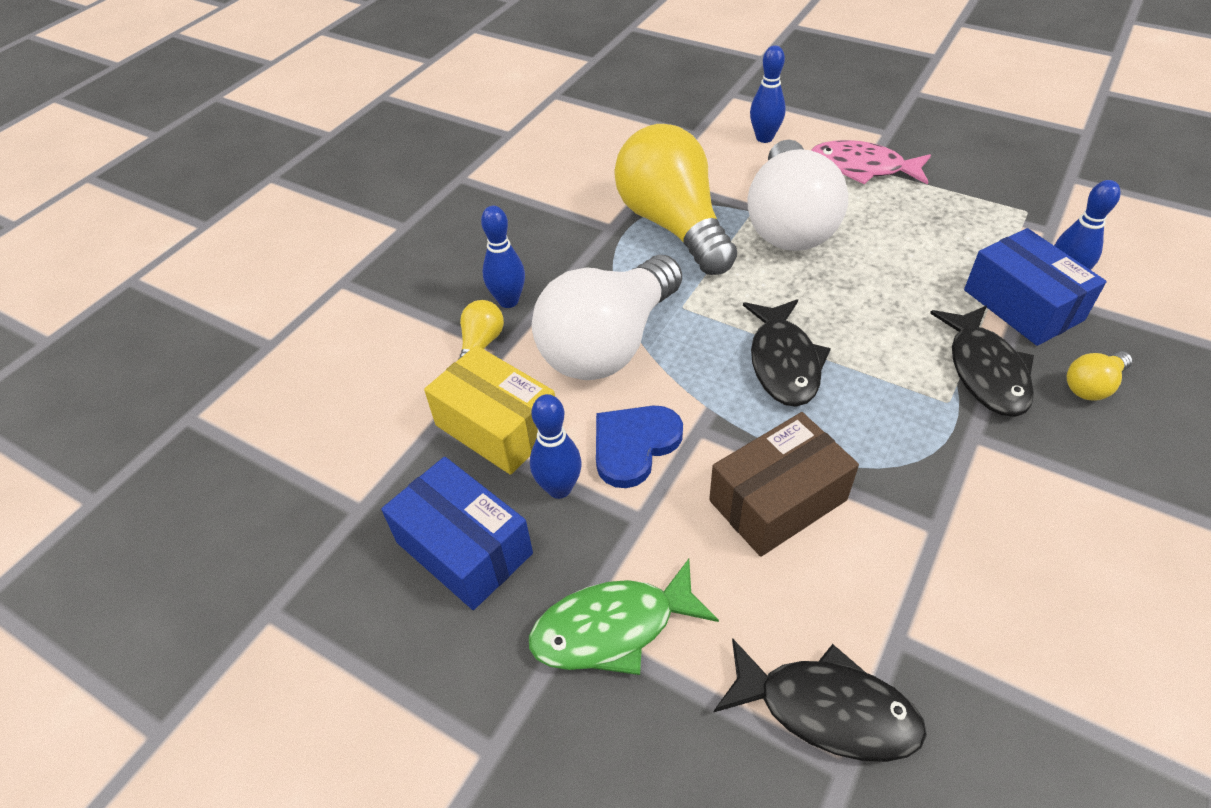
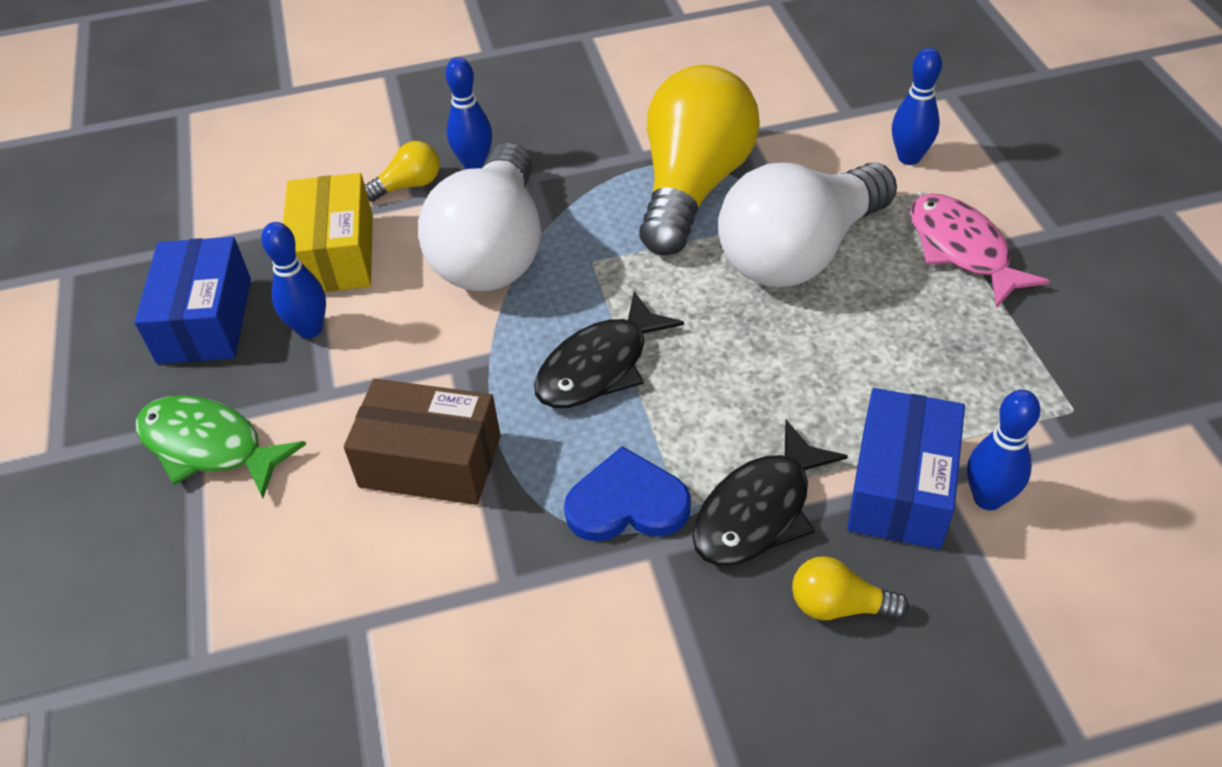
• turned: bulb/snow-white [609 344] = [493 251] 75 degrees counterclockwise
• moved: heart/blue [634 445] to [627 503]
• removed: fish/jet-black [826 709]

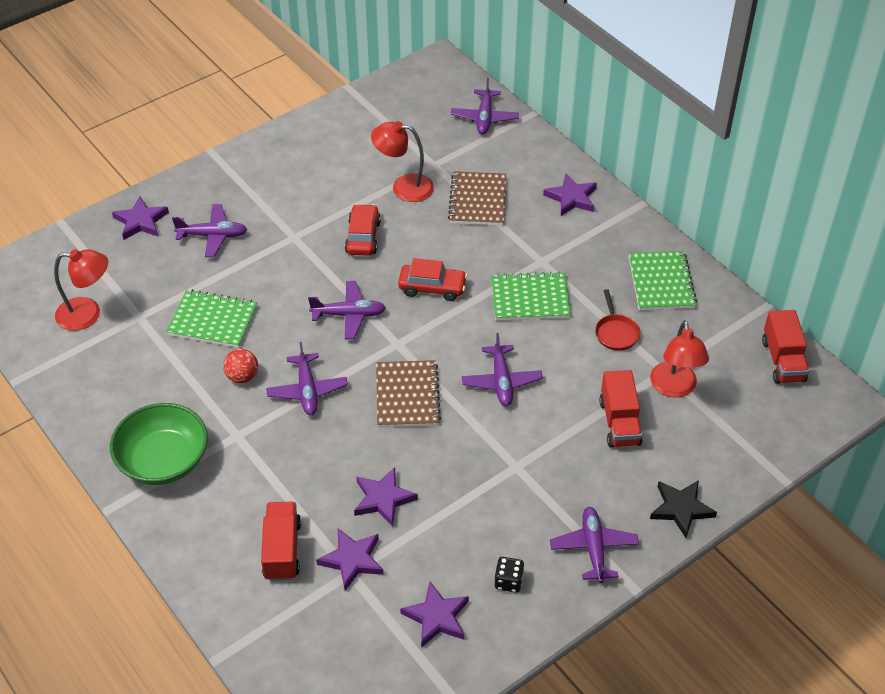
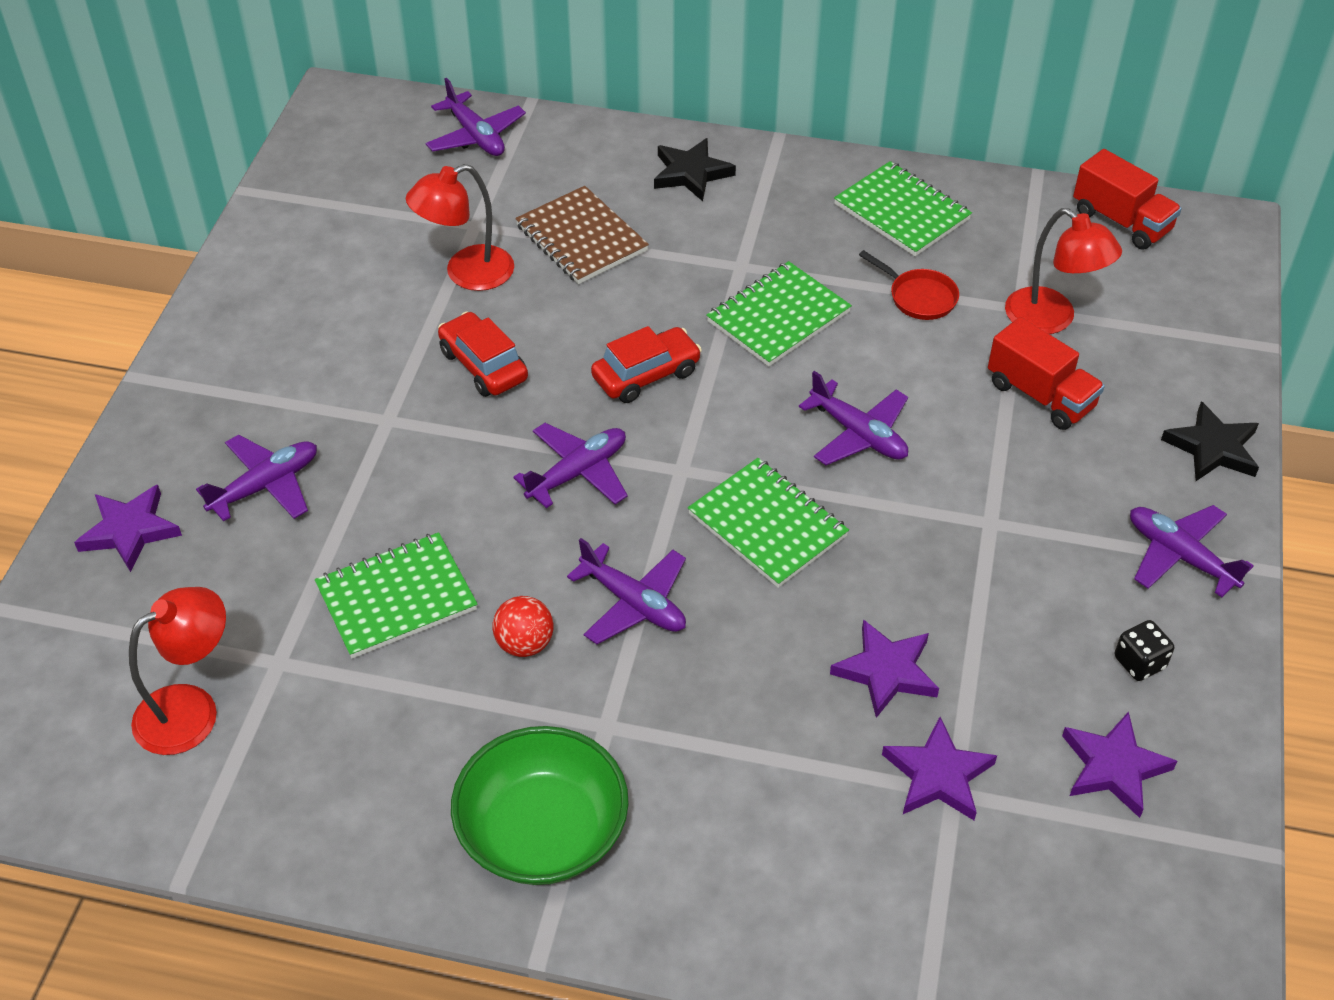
• removed: lorry/crimson [282 550]
• recoloured: notebook/brown [407 396] to notebook/emerald [767 525]
• recoloured: star shape/violet [571 198] to star shape/jet-black [691 173]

(TASK OBJECTIVE)
The pictures in the data should be omitted, and every remaining line set down exactly.

(FINAL ANSWER)
• turned: bulb/snow-white [609 344] = [493 251] 75 degrees counterclockwise
• moved: heart/blue [634 445] to [627 503]
• removed: fish/jet-black [826 709]

• removed: lorry/crimson [282 550]
• recoloured: notebook/brown [407 396] to notebook/emerald [767 525]
• recoloured: star shape/violet [571 198] to star shape/jet-black [691 173]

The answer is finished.